* **DATA PROVIDED**:
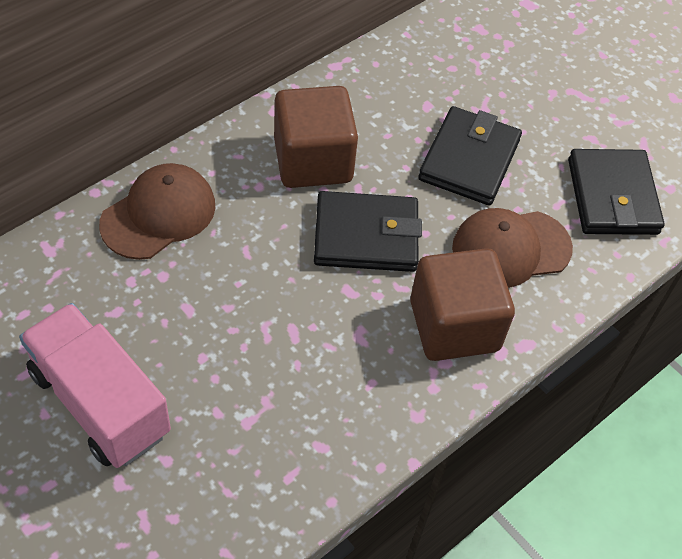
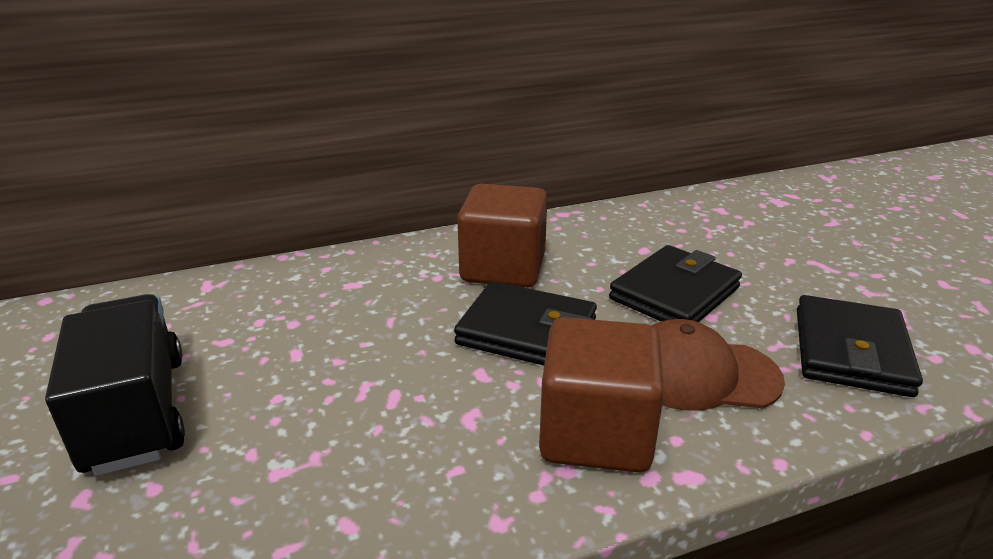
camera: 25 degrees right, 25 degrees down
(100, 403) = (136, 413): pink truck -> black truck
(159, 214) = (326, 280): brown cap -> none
==
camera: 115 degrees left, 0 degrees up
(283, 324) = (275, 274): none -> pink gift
---
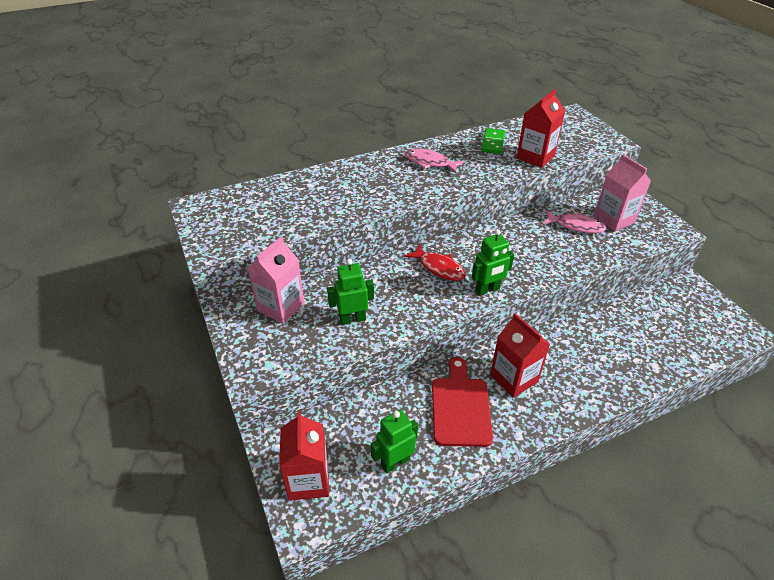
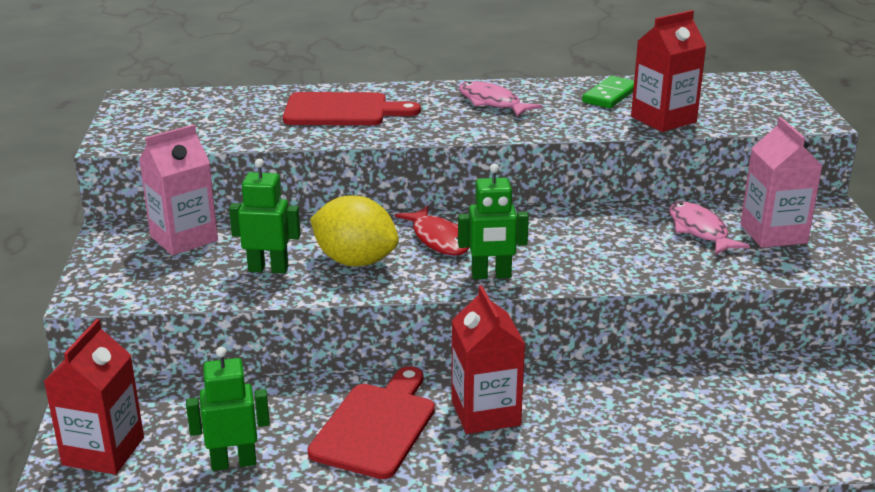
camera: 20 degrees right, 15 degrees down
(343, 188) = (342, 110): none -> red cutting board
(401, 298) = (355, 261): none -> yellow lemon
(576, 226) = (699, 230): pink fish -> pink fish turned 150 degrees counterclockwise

* **YOUR GOAL**:
The total, and only the total: count the lines above that contain "down".

* **ANSWER**:
2